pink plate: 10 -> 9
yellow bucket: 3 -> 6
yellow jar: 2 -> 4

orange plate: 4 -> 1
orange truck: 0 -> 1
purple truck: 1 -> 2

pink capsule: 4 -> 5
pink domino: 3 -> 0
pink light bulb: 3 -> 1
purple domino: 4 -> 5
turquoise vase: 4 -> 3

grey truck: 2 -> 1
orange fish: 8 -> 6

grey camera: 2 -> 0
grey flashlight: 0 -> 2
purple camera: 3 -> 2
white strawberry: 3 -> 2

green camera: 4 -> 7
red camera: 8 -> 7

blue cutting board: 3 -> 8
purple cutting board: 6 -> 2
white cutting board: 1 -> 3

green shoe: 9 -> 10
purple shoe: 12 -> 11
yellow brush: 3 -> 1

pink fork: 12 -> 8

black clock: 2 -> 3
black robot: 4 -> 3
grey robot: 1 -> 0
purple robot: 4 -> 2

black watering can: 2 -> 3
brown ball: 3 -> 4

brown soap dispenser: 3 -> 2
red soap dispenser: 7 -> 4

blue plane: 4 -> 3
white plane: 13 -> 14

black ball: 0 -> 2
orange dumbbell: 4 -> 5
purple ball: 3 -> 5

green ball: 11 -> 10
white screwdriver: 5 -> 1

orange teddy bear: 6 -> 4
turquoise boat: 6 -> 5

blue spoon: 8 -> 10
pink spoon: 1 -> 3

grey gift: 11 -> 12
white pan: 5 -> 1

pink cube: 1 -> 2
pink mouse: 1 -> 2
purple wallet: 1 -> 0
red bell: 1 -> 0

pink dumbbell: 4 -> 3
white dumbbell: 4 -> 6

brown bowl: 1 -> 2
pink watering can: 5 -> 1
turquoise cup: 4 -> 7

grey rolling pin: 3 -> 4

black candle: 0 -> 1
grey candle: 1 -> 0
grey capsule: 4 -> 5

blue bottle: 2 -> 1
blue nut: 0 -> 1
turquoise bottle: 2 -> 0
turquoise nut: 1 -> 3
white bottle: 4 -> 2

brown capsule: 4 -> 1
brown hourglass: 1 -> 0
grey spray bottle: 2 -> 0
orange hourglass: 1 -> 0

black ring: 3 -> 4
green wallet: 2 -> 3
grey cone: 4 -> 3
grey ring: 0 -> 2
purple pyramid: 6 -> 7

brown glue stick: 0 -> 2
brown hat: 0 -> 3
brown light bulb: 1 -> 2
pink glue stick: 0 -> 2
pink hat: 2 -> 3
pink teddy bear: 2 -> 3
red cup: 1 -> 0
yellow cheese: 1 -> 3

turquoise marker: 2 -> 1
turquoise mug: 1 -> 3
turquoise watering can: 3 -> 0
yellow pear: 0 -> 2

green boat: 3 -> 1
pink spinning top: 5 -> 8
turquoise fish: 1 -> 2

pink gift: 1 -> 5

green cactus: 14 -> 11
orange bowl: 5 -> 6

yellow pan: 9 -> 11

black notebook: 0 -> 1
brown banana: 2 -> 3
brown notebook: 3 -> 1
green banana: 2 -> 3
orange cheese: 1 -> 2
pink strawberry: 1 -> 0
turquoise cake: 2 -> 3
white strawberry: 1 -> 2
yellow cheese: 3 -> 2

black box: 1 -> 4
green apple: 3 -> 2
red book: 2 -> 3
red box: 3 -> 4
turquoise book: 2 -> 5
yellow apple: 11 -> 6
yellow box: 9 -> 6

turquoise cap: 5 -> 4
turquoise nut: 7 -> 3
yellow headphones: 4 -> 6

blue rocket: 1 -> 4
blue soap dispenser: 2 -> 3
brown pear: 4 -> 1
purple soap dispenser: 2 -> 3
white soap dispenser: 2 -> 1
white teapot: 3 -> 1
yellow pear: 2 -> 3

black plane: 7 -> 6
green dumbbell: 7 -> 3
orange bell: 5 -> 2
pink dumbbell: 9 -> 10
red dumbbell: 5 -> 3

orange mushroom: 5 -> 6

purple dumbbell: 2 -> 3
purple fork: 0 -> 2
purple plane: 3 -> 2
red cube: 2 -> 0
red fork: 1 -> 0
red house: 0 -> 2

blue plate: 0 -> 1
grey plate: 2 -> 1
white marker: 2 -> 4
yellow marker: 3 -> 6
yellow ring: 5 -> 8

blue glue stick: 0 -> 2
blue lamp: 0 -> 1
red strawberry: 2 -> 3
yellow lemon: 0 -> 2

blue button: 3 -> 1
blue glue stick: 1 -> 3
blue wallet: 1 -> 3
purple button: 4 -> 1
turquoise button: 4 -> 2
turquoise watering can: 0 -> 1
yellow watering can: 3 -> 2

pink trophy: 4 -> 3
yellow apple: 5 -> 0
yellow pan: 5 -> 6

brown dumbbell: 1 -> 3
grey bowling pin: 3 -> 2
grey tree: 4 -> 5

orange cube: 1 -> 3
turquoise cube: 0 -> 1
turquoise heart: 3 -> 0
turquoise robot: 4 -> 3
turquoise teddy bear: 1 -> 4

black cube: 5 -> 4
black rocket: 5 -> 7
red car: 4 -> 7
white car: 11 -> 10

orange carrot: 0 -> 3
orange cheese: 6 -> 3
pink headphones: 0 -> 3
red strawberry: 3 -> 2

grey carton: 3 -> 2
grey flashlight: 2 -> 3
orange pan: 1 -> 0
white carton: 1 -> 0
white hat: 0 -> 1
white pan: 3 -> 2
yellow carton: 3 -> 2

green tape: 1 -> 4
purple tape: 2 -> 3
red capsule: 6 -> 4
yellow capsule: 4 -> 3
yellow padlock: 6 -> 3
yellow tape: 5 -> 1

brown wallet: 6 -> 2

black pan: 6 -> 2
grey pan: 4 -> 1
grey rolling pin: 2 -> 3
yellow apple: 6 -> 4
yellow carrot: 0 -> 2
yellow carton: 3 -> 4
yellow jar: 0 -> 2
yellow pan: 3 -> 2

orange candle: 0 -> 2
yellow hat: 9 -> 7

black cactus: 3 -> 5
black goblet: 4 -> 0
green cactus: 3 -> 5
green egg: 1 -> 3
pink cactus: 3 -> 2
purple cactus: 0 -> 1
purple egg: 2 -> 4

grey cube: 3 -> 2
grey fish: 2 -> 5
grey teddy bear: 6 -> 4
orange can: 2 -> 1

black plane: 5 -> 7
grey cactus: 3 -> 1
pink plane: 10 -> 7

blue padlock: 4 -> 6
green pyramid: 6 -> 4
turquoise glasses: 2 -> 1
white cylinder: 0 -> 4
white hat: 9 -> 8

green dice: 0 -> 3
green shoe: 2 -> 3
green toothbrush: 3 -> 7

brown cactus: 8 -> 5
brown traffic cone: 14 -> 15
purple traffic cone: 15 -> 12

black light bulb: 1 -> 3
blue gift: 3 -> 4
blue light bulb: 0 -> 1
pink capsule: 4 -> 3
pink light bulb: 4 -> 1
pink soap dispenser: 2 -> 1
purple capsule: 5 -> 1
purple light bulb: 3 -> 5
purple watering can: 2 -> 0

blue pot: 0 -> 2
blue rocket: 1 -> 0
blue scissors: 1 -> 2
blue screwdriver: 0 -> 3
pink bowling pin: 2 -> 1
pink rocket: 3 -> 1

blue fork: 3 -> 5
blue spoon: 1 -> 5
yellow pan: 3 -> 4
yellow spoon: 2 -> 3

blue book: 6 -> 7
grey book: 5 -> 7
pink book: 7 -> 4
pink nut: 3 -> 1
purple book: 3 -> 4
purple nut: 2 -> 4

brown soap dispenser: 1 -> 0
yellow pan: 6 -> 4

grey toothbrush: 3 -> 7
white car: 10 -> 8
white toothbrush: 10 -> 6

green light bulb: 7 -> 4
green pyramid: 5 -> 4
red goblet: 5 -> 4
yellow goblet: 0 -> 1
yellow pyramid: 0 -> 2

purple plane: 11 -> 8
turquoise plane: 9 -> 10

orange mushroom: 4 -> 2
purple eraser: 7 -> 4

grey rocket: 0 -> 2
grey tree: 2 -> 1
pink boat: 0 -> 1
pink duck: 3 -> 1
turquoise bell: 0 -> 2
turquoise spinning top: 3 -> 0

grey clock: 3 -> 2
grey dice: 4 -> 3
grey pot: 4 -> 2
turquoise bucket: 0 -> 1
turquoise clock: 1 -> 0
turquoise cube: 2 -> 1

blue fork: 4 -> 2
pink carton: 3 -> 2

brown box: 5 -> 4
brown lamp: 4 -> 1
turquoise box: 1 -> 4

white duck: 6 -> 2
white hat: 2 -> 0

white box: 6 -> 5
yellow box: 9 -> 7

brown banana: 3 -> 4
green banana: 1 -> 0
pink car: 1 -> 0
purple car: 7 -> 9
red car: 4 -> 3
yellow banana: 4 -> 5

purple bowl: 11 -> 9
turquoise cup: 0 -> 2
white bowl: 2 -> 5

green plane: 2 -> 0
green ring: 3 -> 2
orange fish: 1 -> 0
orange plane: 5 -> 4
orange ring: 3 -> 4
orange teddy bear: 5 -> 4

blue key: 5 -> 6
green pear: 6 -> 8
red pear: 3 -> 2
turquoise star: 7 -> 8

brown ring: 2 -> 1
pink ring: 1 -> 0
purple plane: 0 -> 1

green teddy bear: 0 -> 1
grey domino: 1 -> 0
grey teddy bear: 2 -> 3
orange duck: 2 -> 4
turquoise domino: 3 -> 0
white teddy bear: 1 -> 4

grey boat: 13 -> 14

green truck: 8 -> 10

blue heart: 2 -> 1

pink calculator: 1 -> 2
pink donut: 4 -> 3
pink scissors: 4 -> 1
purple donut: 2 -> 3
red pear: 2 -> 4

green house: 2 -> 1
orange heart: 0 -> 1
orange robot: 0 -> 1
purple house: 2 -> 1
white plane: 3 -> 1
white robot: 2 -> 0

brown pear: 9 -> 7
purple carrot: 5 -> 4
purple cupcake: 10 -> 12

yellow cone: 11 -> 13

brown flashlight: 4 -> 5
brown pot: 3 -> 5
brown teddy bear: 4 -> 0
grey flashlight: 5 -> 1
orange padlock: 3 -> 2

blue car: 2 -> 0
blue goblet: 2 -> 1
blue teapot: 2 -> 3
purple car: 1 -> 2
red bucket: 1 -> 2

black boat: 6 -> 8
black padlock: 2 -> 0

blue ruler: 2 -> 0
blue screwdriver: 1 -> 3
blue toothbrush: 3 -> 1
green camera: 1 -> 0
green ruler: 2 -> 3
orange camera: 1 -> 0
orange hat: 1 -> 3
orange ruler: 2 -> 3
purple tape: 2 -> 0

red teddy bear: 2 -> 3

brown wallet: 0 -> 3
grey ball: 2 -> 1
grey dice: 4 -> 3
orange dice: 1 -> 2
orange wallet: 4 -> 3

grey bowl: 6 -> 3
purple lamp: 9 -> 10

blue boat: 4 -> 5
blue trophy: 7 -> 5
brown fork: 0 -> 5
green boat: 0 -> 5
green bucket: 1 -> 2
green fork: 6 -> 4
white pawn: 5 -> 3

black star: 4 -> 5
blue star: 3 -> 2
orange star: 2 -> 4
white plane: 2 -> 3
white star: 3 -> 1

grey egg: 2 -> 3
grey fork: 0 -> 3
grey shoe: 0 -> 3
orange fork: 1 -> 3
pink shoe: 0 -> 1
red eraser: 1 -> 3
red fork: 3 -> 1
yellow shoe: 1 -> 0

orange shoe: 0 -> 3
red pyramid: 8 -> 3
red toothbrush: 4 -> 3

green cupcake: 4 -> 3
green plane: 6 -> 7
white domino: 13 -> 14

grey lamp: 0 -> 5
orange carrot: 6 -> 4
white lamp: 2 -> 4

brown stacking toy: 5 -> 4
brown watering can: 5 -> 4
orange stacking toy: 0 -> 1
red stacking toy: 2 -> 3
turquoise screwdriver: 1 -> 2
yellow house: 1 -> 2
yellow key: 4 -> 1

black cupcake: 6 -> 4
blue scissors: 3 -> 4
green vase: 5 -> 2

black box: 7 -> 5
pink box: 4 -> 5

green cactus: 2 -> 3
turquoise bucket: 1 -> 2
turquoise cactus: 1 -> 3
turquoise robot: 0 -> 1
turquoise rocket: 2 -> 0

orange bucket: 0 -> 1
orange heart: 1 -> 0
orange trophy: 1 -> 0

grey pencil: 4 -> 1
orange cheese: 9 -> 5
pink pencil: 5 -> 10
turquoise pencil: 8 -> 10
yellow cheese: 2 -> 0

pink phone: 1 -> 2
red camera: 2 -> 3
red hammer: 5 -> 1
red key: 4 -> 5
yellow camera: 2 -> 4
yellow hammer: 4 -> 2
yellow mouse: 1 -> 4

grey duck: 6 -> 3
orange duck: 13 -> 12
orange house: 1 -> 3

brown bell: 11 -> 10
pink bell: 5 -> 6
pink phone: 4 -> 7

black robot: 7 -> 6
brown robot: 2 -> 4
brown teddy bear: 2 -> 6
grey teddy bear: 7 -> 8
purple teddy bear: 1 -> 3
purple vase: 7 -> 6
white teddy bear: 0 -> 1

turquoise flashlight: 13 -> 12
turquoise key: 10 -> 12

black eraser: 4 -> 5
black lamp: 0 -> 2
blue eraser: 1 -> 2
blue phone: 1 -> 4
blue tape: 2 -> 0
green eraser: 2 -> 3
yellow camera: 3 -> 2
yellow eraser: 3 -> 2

What you should do >> What you return must be the lines above that run from the line with "yellow pan: 3 -> 4" to the line with "green light bulb: 7 -> 4", inclusive, each copied exactly.

Result for this task >>
yellow pan: 3 -> 4
yellow spoon: 2 -> 3

blue book: 6 -> 7
grey book: 5 -> 7
pink book: 7 -> 4
pink nut: 3 -> 1
purple book: 3 -> 4
purple nut: 2 -> 4

brown soap dispenser: 1 -> 0
yellow pan: 6 -> 4

grey toothbrush: 3 -> 7
white car: 10 -> 8
white toothbrush: 10 -> 6

green light bulb: 7 -> 4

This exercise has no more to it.